MATERIAL PROVIDED below:

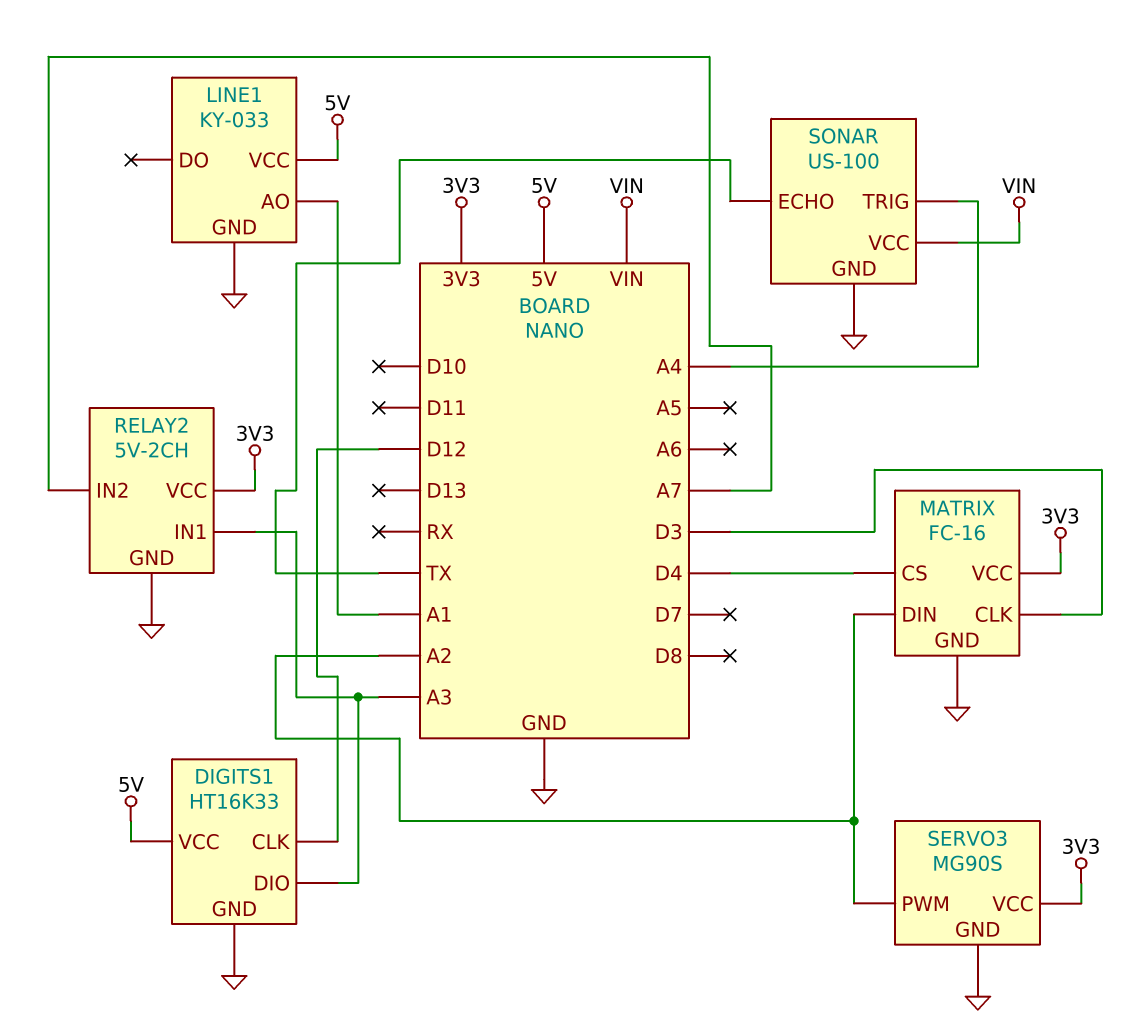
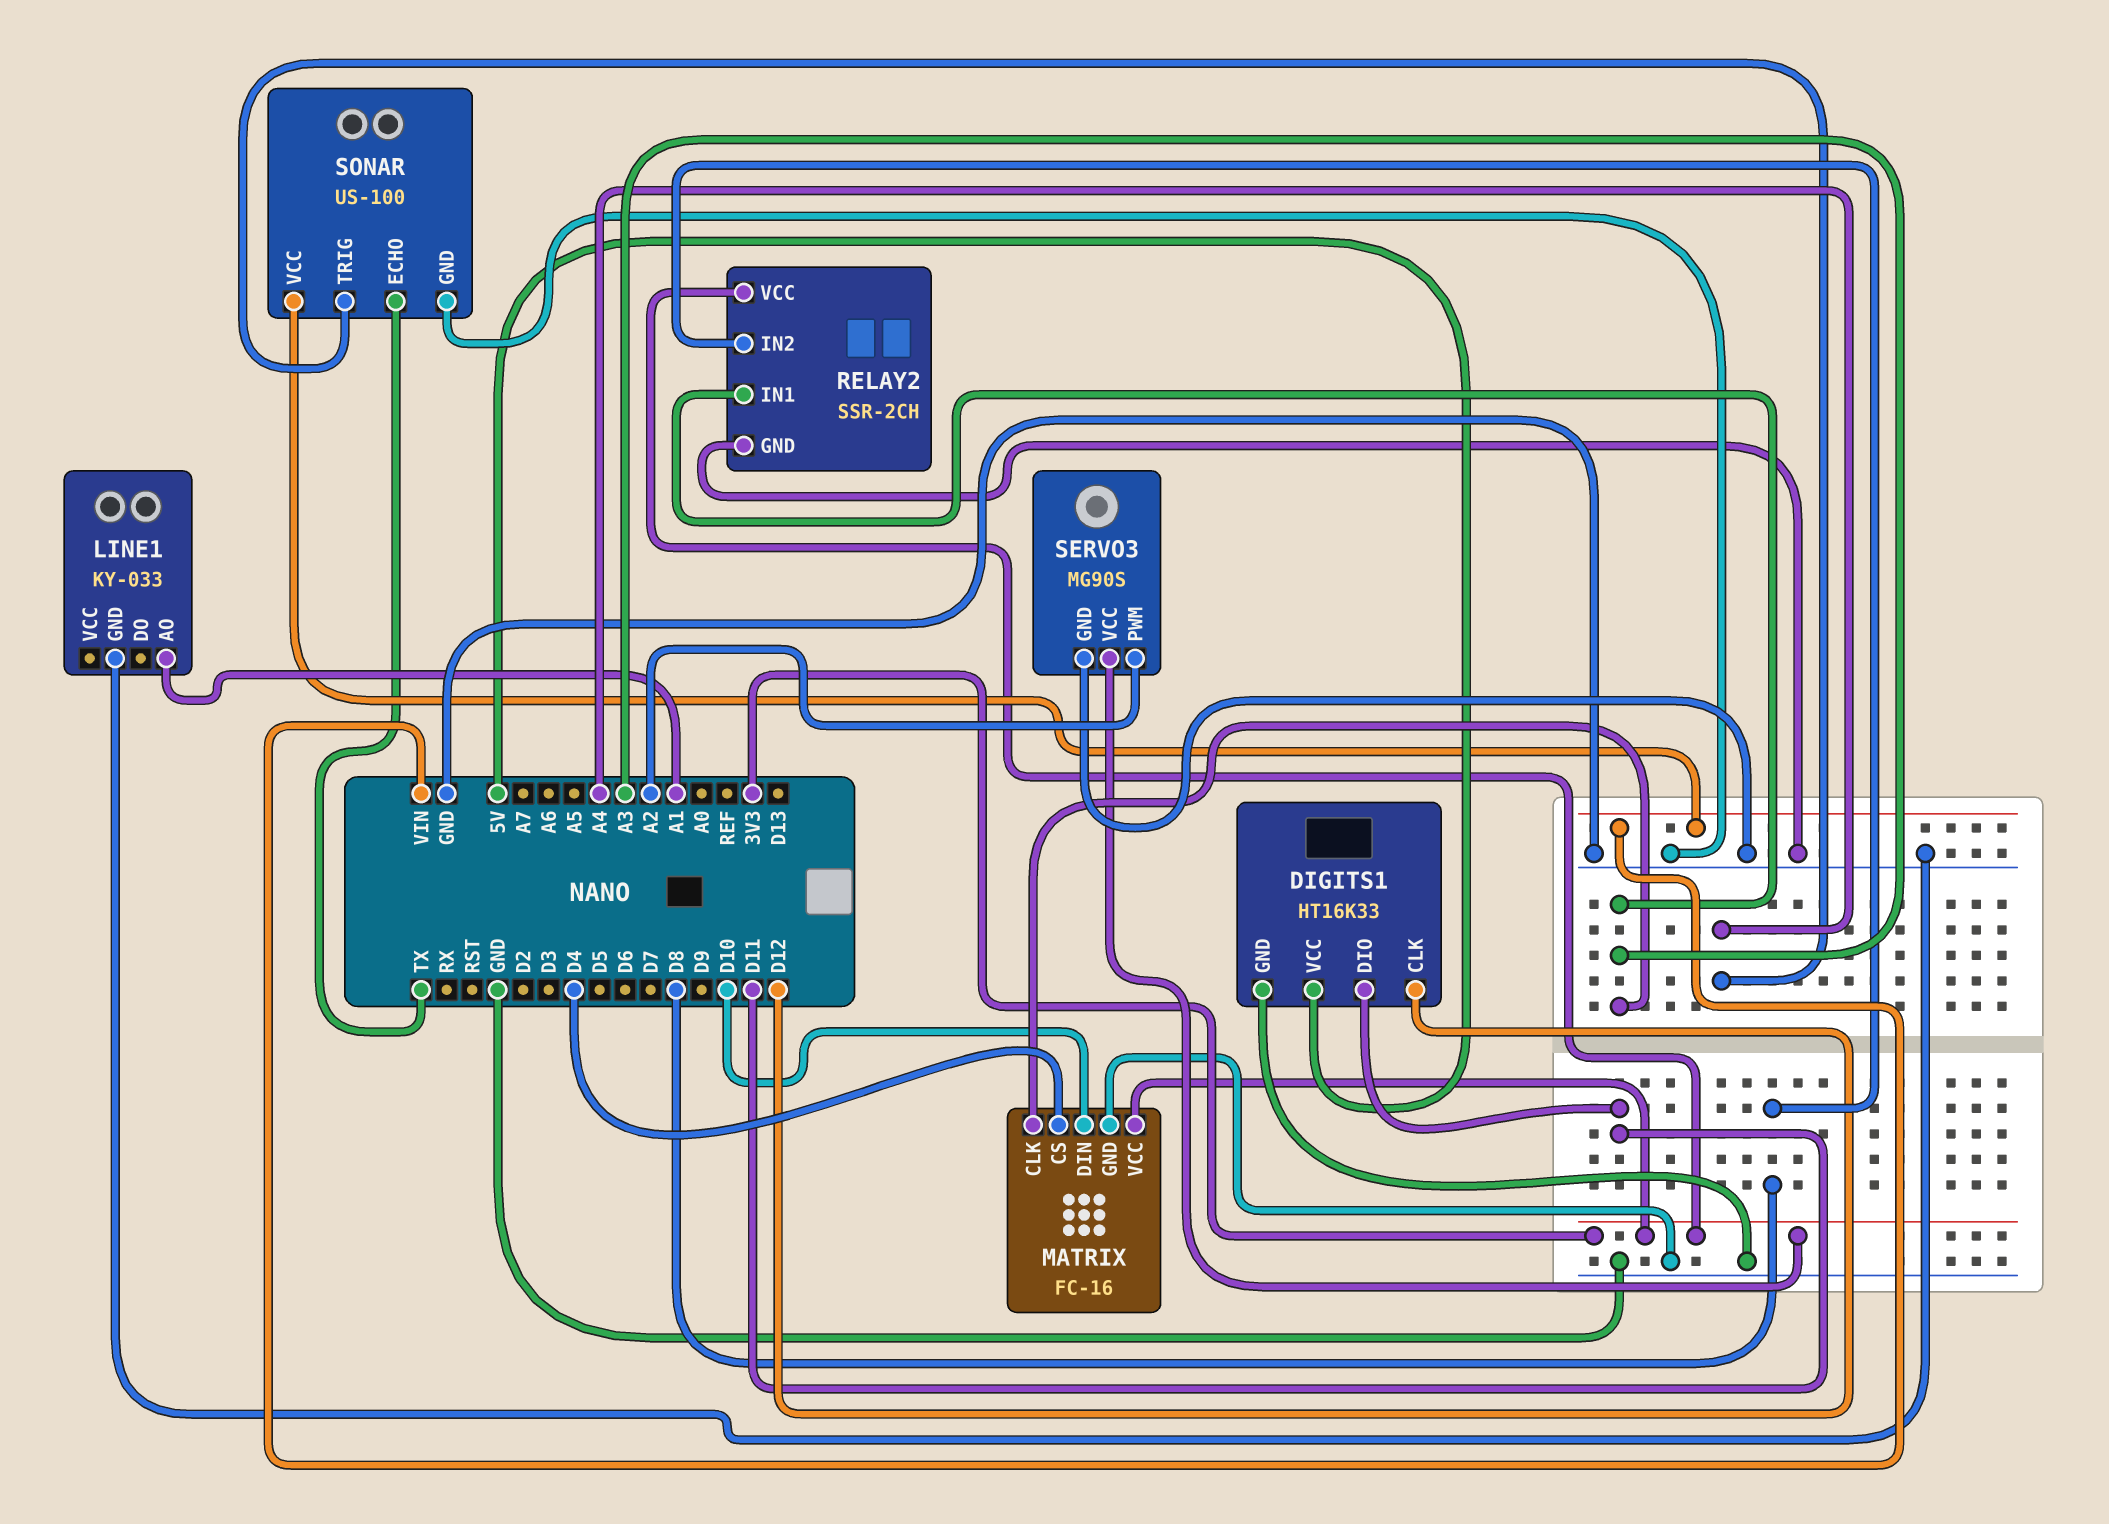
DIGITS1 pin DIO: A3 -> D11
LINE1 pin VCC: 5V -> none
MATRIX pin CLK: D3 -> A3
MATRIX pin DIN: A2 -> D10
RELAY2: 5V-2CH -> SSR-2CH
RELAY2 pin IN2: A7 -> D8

End of MATERIAL PROVIDED.

WHAT YOU HAVE TO DO = When a line in the material above includes the word "MATRIX", copy that line.

PROBLEM SOLUTION =
MATRIX pin CLK: D3 -> A3
MATRIX pin DIN: A2 -> D10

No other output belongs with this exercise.